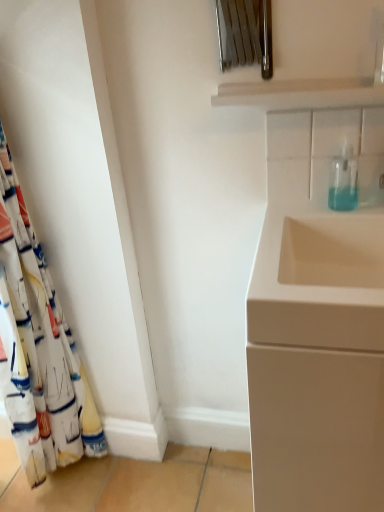
Question: Based on their positions, is transparent plastic soap dispenser at upper right located to the left or right of white fabric curtain at left?

Choices:
 (A) left
 (B) right

Answer: (B)

Question: Do you think transparent plastic soap dispenser at upper right is within white fabric curtain at left, or outside of it?

Choices:
 (A) inside
 (B) outside

Answer: (B)

Question: Which is nearer to the transparent plastic soap dispenser at upper right?

Choices:
 (A) white fabric curtain at left
 (B) matte white cabinet at right

Answer: (B)

Question: Which object is the farthest from the transparent plastic soap dispenser at upper right?

Choices:
 (A) white fabric curtain at left
 (B) matte white cabinet at right

Answer: (A)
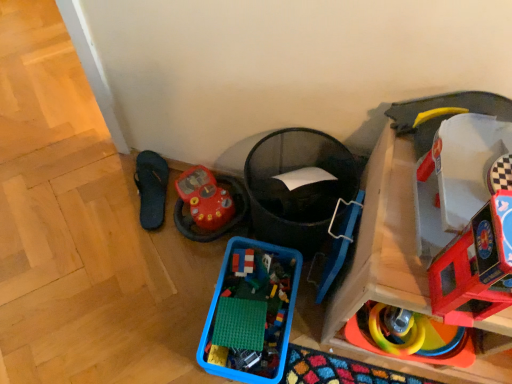
Find the location of a particular element. This screenshot has height=384, width=512. wooden toy car at right, the 6th toy in the left-to-right sequence is located at coordinates (396, 216).

What are the coordinates of `black rubber flip-flop at lower left` in the screenshot? It's located at (151, 188).

Is wooden toy car at right, the 6th toy in the left-to-right sequence, oriented towards smooth plastic toy car at right, arranged as the second toy when viewed from the right?

No, wooden toy car at right, the 6th toy in the left-to-right sequence, is not facing towards smooth plastic toy car at right, arranged as the second toy when viewed from the right.

Is wooden toy car at right, the 6th toy in the left-to-right sequence, inside the boundaries of smooth plastic toy car at right, the fifth toy viewed from the left, or outside?

wooden toy car at right, the 6th toy in the left-to-right sequence, is not inside smooth plastic toy car at right, the fifth toy viewed from the left, it's outside.

Considering the relative positions of wooden toy car at right, the first toy viewed from the right, and smooth plastic toy car at right, arranged as the second toy when viewed from the right, in the image provided, is wooden toy car at right, the first toy viewed from the right, to the left or to the right of smooth plastic toy car at right, arranged as the second toy when viewed from the right,?

wooden toy car at right, the first toy viewed from the right, is positioned on smooth plastic toy car at right, arranged as the second toy when viewed from the right,'s right side.

Is rubberized plastic rings at lower right, marked as the fourth toy in a left-to-right arrangement, directly adjacent to rubberized plastic toy car at lower left, positioned as the 6th toy in right-to-left order?

No, rubberized plastic rings at lower right, marked as the fourth toy in a left-to-right arrangement, is not next to rubberized plastic toy car at lower left, positioned as the 6th toy in right-to-left order.

In the scene shown: How different are the orientations of rubberized plastic rings at lower right, marked as the 3th toy in a right-to-left arrangement, and rubberized plastic toy car at lower left, positioned as the 6th toy in right-to-left order, in degrees?

55.6 degrees.

Based on the photo, between rubberized plastic rings at lower right, marked as the 3th toy in a right-to-left arrangement, and rubberized plastic toy car at lower left, positioned as the 6th toy in right-to-left order, which one has more height?

rubberized plastic toy car at lower left, positioned as the 6th toy in right-to-left order, is taller.

From a real-world perspective, which is physically below, rubberized plastic rings at lower right, marked as the fourth toy in a left-to-right arrangement, or rubberized plastic toy car at lower left, which is the first toy in left-to-right order?

In real-world perspective, rubberized plastic toy car at lower left, which is the first toy in left-to-right order, is lower.

Between black rubber flip-flop at lower left and translucent plastic bricks at center, which is counted as the fifth toy, starting from the right, which one appears on the right side from the viewer's perspective?

translucent plastic bricks at center, which is counted as the fifth toy, starting from the right, is more to the right.

From the image's perspective, is black rubber flip-flop at lower left beneath translucent plastic bricks at center, the second toy from the left?

No, from the image's perspective, black rubber flip-flop at lower left is not below translucent plastic bricks at center, the second toy from the left.

Considering their positions, is black rubber flip-flop at lower left located in front of or behind translucent plastic bricks at center, the second toy from the left?

Clearly, black rubber flip-flop at lower left is behind translucent plastic bricks at center, the second toy from the left.

Based on the photo, how far apart are blue plastic container at lower center, placed as the 4th toy when sorted from right to left, and rubberized plastic toy car at lower left, which is the first toy in left-to-right order?

blue plastic container at lower center, placed as the 4th toy when sorted from right to left, is 9.27 inches away from rubberized plastic toy car at lower left, which is the first toy in left-to-right order.

Can we say blue plastic container at lower center, which is the third toy from left to right, lies outside rubberized plastic toy car at lower left, positioned as the 6th toy in right-to-left order?

blue plastic container at lower center, which is the third toy from left to right, lies outside rubberized plastic toy car at lower left, positioned as the 6th toy in right-to-left order,'s area.

Can you confirm if blue plastic container at lower center, which is the third toy from left to right, is taller than rubberized plastic toy car at lower left, which is the first toy in left-to-right order?

Yes, blue plastic container at lower center, which is the third toy from left to right, is taller than rubberized plastic toy car at lower left, which is the first toy in left-to-right order.

Which of these two, blue plastic container at lower center, which is the third toy from left to right, or rubberized plastic toy car at lower left, positioned as the 6th toy in right-to-left order, is smaller?

rubberized plastic toy car at lower left, positioned as the 6th toy in right-to-left order.

Based on the photo, is smooth plastic toy car at right, arranged as the second toy when viewed from the right, not near rubberized plastic toy car at lower left, which is the first toy in left-to-right order?

No, there isn't a large distance between smooth plastic toy car at right, arranged as the second toy when viewed from the right, and rubberized plastic toy car at lower left, which is the first toy in left-to-right order.

Looking at their sizes, would you say smooth plastic toy car at right, arranged as the second toy when viewed from the right, is wider or thinner than rubberized plastic toy car at lower left, positioned as the 6th toy in right-to-left order?

smooth plastic toy car at right, arranged as the second toy when viewed from the right, is thinner than rubberized plastic toy car at lower left, positioned as the 6th toy in right-to-left order.

Between smooth plastic toy car at right, arranged as the second toy when viewed from the right, and rubberized plastic toy car at lower left, which is the first toy in left-to-right order, which one has more height?

Standing taller between the two is smooth plastic toy car at right, arranged as the second toy when viewed from the right.

Identify the location of the 5th toy behind the smooth plastic toy car at right, arranged as the second toy when viewed from the right. The image size is (512, 384). (208, 204).

From the image's perspective, does smooth plastic toy car at right, arranged as the second toy when viewed from the right, appear lower than blue plastic container at lower center, which is the third toy from left to right?

Incorrect, from the image's perspective, smooth plastic toy car at right, arranged as the second toy when viewed from the right, is higher than blue plastic container at lower center, which is the third toy from left to right.

Based on their positions, is smooth plastic toy car at right, the fifth toy viewed from the left, located to the left or right of blue plastic container at lower center, which is the third toy from left to right?

smooth plastic toy car at right, the fifth toy viewed from the left, is positioned on blue plastic container at lower center, which is the third toy from left to right,'s right side.

Considering the sizes of smooth plastic toy car at right, the fifth toy viewed from the left, and blue plastic container at lower center, placed as the 4th toy when sorted from right to left, in the image, is smooth plastic toy car at right, the fifth toy viewed from the left, bigger or smaller than blue plastic container at lower center, placed as the 4th toy when sorted from right to left,?

smooth plastic toy car at right, the fifth toy viewed from the left, is smaller than blue plastic container at lower center, placed as the 4th toy when sorted from right to left.

From the picture: Can blue plastic container at lower center, placed as the 4th toy when sorted from right to left, be found inside smooth plastic toy car at right, arranged as the second toy when viewed from the right?

That's incorrect, blue plastic container at lower center, placed as the 4th toy when sorted from right to left, is not inside smooth plastic toy car at right, arranged as the second toy when viewed from the right.

Between rubberized plastic toy car at lower left, positioned as the 6th toy in right-to-left order, and black rubber flip-flop at lower left, which one appears on the left side from the viewer's perspective?

From the viewer's perspective, black rubber flip-flop at lower left appears more on the left side.

Is rubberized plastic toy car at lower left, which is the first toy in left-to-right order, next to black rubber flip-flop at lower left?

No.

Does rubberized plastic toy car at lower left, positioned as the 6th toy in right-to-left order, have a greater width compared to black rubber flip-flop at lower left?

In fact, rubberized plastic toy car at lower left, positioned as the 6th toy in right-to-left order, might be narrower than black rubber flip-flop at lower left.

From the image's perspective, is rubberized plastic toy car at lower left, positioned as the 6th toy in right-to-left order, located above or below black rubber flip-flop at lower left?

From the image's perspective, rubberized plastic toy car at lower left, positioned as the 6th toy in right-to-left order, appears below black rubber flip-flop at lower left.

This screenshot has width=512, height=384. I want to click on toy on the right of smooth plastic toy car at right, the fifth toy viewed from the left, so click(396, 216).

The width and height of the screenshot is (512, 384). In order to click on the 3rd toy in front of the rubberized plastic toy car at lower left, which is the first toy in left-to-right order, starting your count from the anchor in this screenshot , I will do `click(411, 338)`.

Based on their spatial positions, is wooden toy car at right, the first toy viewed from the right, or rubberized plastic toy car at lower left, which is the first toy in left-to-right order, closer to rubberized plastic rings at lower right, marked as the fourth toy in a left-to-right arrangement?

wooden toy car at right, the first toy viewed from the right, lies closer to rubberized plastic rings at lower right, marked as the fourth toy in a left-to-right arrangement, than the other object.

From the image, which object appears to be farther from blue plastic container at lower center, placed as the 4th toy when sorted from right to left, smooth plastic toy car at right, arranged as the second toy when viewed from the right, or rubberized plastic rings at lower right, marked as the 3th toy in a right-to-left arrangement?

smooth plastic toy car at right, arranged as the second toy when viewed from the right, is positioned further to the anchor blue plastic container at lower center, placed as the 4th toy when sorted from right to left.

From the picture: From the image, which object appears to be farther from black rubber flip-flop at lower left, smooth plastic toy car at right, the fifth toy viewed from the left, or translucent plastic bricks at center, which is counted as the fifth toy, starting from the right?

Among the two, smooth plastic toy car at right, the fifth toy viewed from the left, is located further to black rubber flip-flop at lower left.

When comparing their distances from rubberized plastic rings at lower right, marked as the fourth toy in a left-to-right arrangement, does translucent plastic bricks at center, which is counted as the fifth toy, starting from the right, or blue plastic container at lower center, placed as the 4th toy when sorted from right to left, seem closer?

Based on the image, blue plastic container at lower center, placed as the 4th toy when sorted from right to left, appears to be nearer to rubberized plastic rings at lower right, marked as the fourth toy in a left-to-right arrangement.

Which object lies nearer to the anchor point blue plastic container at lower center, placed as the 4th toy when sorted from right to left, black rubber flip-flop at lower left or rubberized plastic rings at lower right, marked as the 3th toy in a right-to-left arrangement?

The object closer to blue plastic container at lower center, placed as the 4th toy when sorted from right to left, is rubberized plastic rings at lower right, marked as the 3th toy in a right-to-left arrangement.

From the image, which object appears to be farther from black rubber flip-flop at lower left, rubberized plastic rings at lower right, marked as the fourth toy in a left-to-right arrangement, or wooden toy car at right, the first toy viewed from the right?

rubberized plastic rings at lower right, marked as the fourth toy in a left-to-right arrangement, is further to black rubber flip-flop at lower left.

Estimate the real-world distances between objects in this image. Which object is further from blue plastic container at lower center, placed as the 4th toy when sorted from right to left, rubberized plastic rings at lower right, marked as the fourth toy in a left-to-right arrangement, or translucent plastic bricks at center, which is counted as the fifth toy, starting from the right?

Among the two, rubberized plastic rings at lower right, marked as the fourth toy in a left-to-right arrangement, is located further to blue plastic container at lower center, placed as the 4th toy when sorted from right to left.

Based on the photo, based on their spatial positions, is rubberized plastic rings at lower right, marked as the fourth toy in a left-to-right arrangement, or smooth plastic toy car at right, the fifth toy viewed from the left, further from translucent plastic bricks at center, which is counted as the fifth toy, starting from the right?

smooth plastic toy car at right, the fifth toy viewed from the left, is positioned further to the anchor translucent plastic bricks at center, which is counted as the fifth toy, starting from the right.

I want to click on toy situated between black rubber flip-flop at lower left and translucent plastic bricks at center, the second toy from the left, from left to right, so click(208, 204).

This screenshot has height=384, width=512. What are the coordinates of `toy situated between translucent plastic bricks at center, the second toy from the left, and rubberized plastic rings at lower right, marked as the 3th toy in a right-to-left arrangement, from left to right` in the screenshot? It's located at (217, 304).

Find the location of a particular element. The image size is (512, 384). toy positioned between smooth plastic toy car at right, the fifth toy viewed from the left, and rubberized plastic rings at lower right, marked as the 3th toy in a right-to-left arrangement, from near to far is located at coordinates (396, 216).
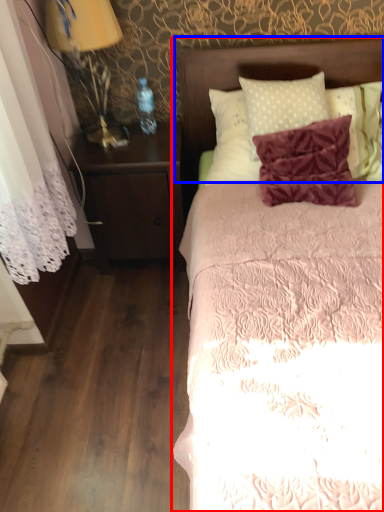
Question: Which object appears farthest to the camera in this image, bed (highlighted by a red box) or headboard (highlighted by a blue box)?

Choices:
 (A) bed
 (B) headboard

Answer: (B)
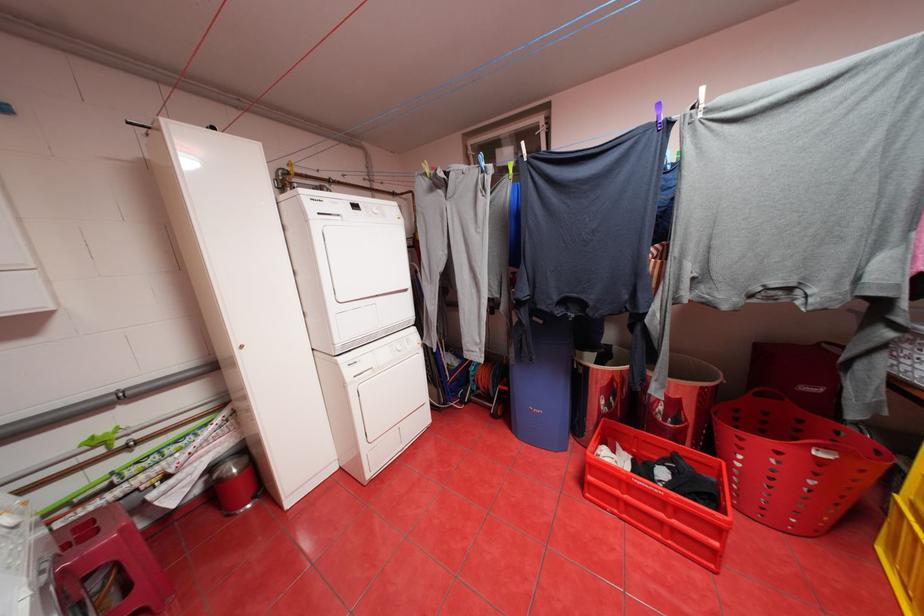
Where is `red plastic stool`? The height and width of the screenshot is (616, 924). red plastic stool is located at coordinates (106, 565).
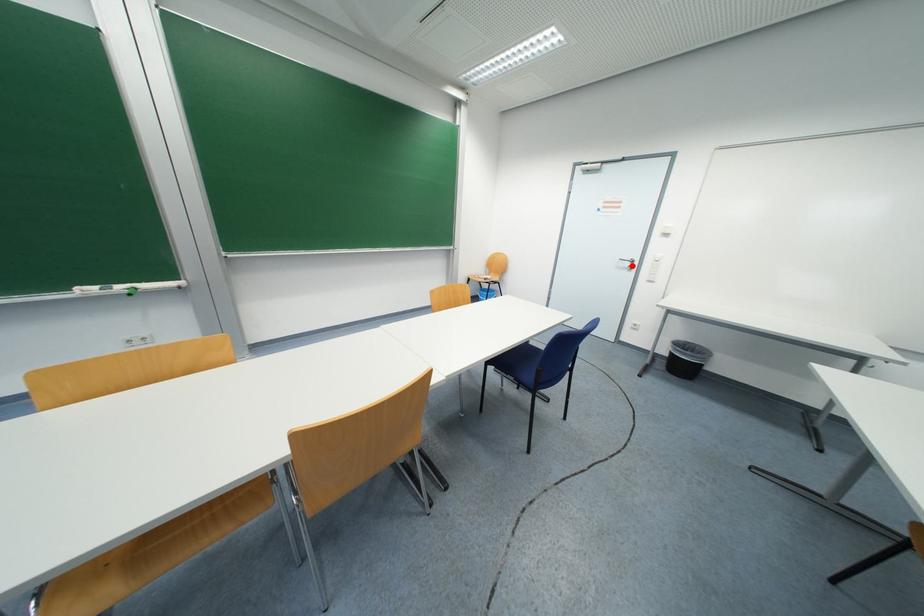
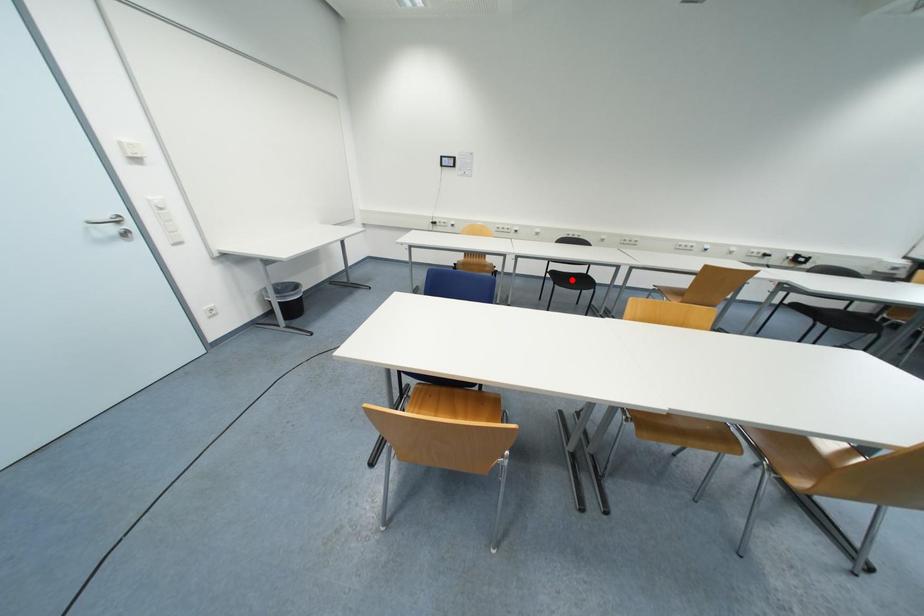
I am providing you with two images of the same scene from different viewpoints. A red point is marked on the first image and another point is marked on the second image. Do the highlighted points in image1 and image2 indicate the same real-world spot?

No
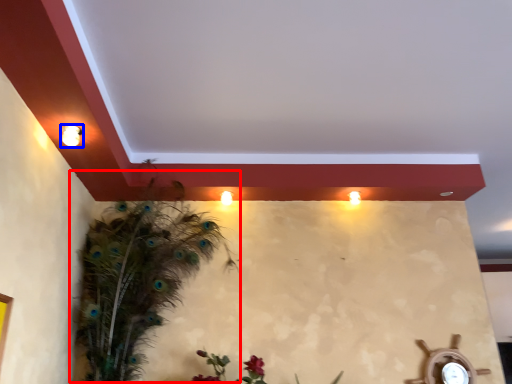
Question: Which object is closer to the camera taking this photo, bird (highlighted by a red box) or light fixture (highlighted by a blue box)?

Choices:
 (A) bird
 (B) light fixture

Answer: (B)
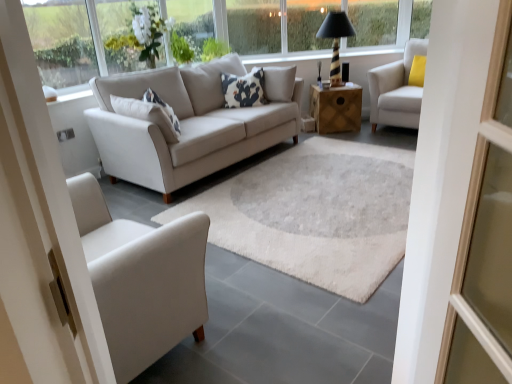
Question: In the image, is wooden side table at center positioned in front of or behind white fabric armchair at upper right?

Choices:
 (A) front
 (B) behind

Answer: (B)

Question: From a real-world perspective, is wooden side table at center above or below white fabric armchair at upper right?

Choices:
 (A) below
 (B) above

Answer: (A)

Question: Which is farther from the transparent glass window at upper center, marked as the second window in a right-to-left arrangement?

Choices:
 (A) clear glass window at upper center, which is the 3th window in left-to-right order
 (B) transparent glass window at upper left, positioned as the 1th window in left-to-right order
 (C) black striped lamp at upper right
 (D) white fabric armchair at upper right
 (E) white cotton pillow at center

Answer: (B)

Question: Considering the real-world distances, which object is closest to the white cotton pillow at center?

Choices:
 (A) transparent glass window at upper center, the 5th window from the left
 (B) transparent glass window at upper left, marked as the sixth window in a right-to-left arrangement
 (C) wooden side table at center
 (D) transparent glass window at upper center, which is the 3th window in right-to-left order
 (E) transparent glass window at upper center, which ranks as the second window in left-to-right order

Answer: (C)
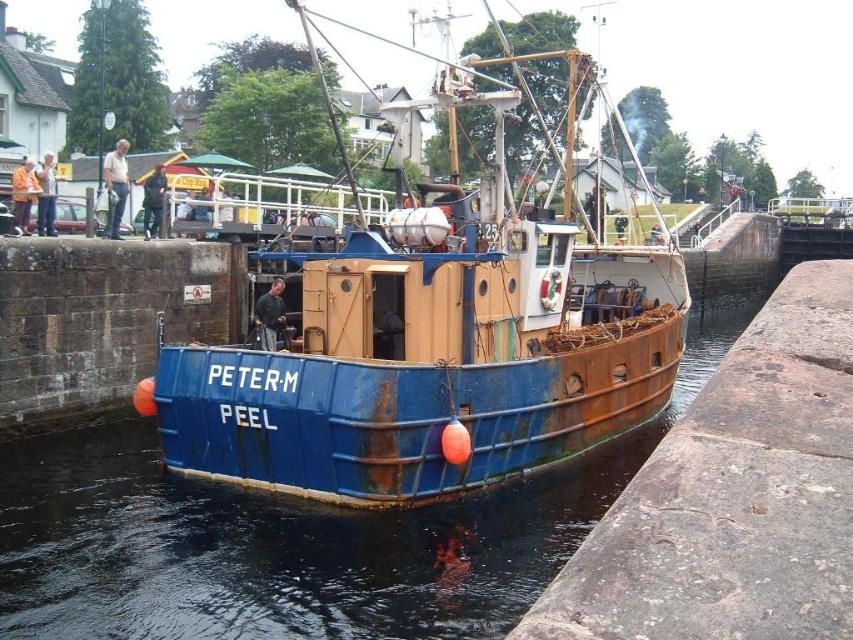
Question: Does rusty metal boat at center appear on the right side of rusty metal water at center?

Choices:
 (A) no
 (B) yes

Answer: (A)

Question: Is rusty metal boat at center wider than rusty metal water at center?

Choices:
 (A) yes
 (B) no

Answer: (B)

Question: Which of the following is the closest to the observer?

Choices:
 (A) rusty metal boat at center
 (B) rusty metal water at center

Answer: (B)

Question: Can you confirm if rusty metal boat at center is smaller than rusty metal water at center?

Choices:
 (A) no
 (B) yes

Answer: (A)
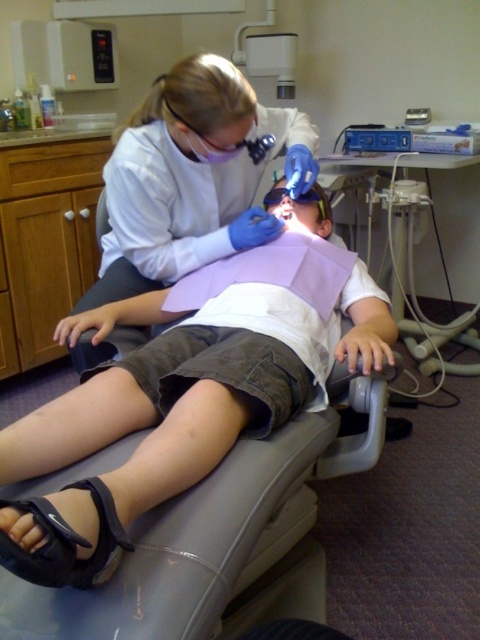
You are a patient entering a dental clinic and see the white glossy lab coat at upper center. Where would you expect to find this item in the clinic?

The white glossy lab coat at upper center is located at point (192, 177) in the image, which corresponds to the upper central area of the clinic, likely near the examination area where dental professionals keep their attire.

You are a dental assistant and need to retrieve the black synthetic sandal at lower left for the child after the procedure. Can you reach it without moving the blue plastic dental chair at center?

The black synthetic sandal at lower left is behind the blue plastic dental chair at center, so you can reach it without moving the chair by going around the side or back of the chair.

You are a dental assistant in the clinic and need to locate the white glossy lab coat at upper center. According to the coordinates provided, where exactly is it placed in the room?

The white glossy lab coat at upper center is placed at coordinates point (192, 177).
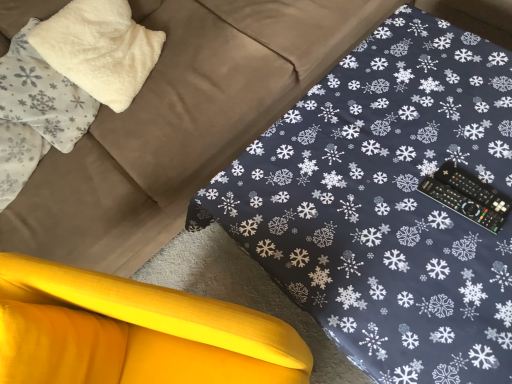
Locate an element on the screen. This screenshot has width=512, height=384. empty space that is to the right of black plastic remote at right is located at coordinates (490, 162).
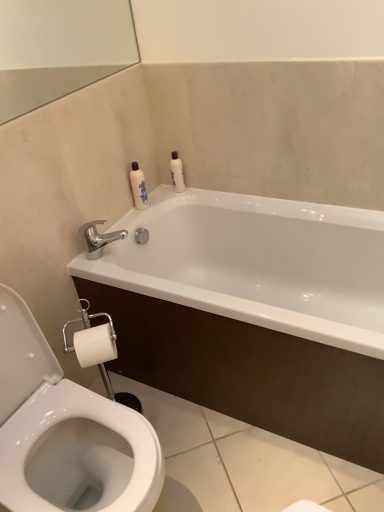
Identify the location of vacant space positioned to the left of white glossy bottle at upper right, arranged as the first toiletry when viewed from the right. (165, 192).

__TASK BRIEF__: Can you copy the items word for word, from their start through the line containing "left, it's outside.", including that line and leaving the pictures out?

__EXERCISE SOLUTION__:
Question: Based on their positions, is transparent plastic soap dispenser at upper right located to the left or right of white fabric curtain at left?

Choices:
 (A) left
 (B) right

Answer: (B)

Question: Do you think transparent plastic soap dispenser at upper right is within white fabric curtain at left, or outside of it?

Choices:
 (A) inside
 (B) outside

Answer: (B)

Question: Which is nearer to the transparent plastic soap dispenser at upper right?

Choices:
 (A) white fabric curtain at left
 (B) matte white cabinet at right

Answer: (B)

Question: Which object is the farthest from the transparent plastic soap dispenser at upper right?

Choices:
 (A) white fabric curtain at left
 (B) matte white cabinet at right

Answer: (A)
Find the location of a particular element. This screenshot has height=384, width=512. wooden toy car at right, the 6th toy in the left-to-right sequence is located at coordinates (396, 216).

What are the coordinates of `black rubber flip-flop at lower left` in the screenshot? It's located at (151, 188).

Is wooden toy car at right, the 6th toy in the left-to-right sequence, oriented towards smooth plastic toy car at right, arranged as the second toy when viewed from the right?

No, wooden toy car at right, the 6th toy in the left-to-right sequence, is not facing towards smooth plastic toy car at right, arranged as the second toy when viewed from the right.

Is wooden toy car at right, the 6th toy in the left-to-right sequence, inside the boundaries of smooth plastic toy car at right, the fifth toy viewed from the left, or outside?

wooden toy car at right, the 6th toy in the left-to-right sequence, is not inside smooth plastic toy car at right, the fifth toy viewed from the left, it's outside.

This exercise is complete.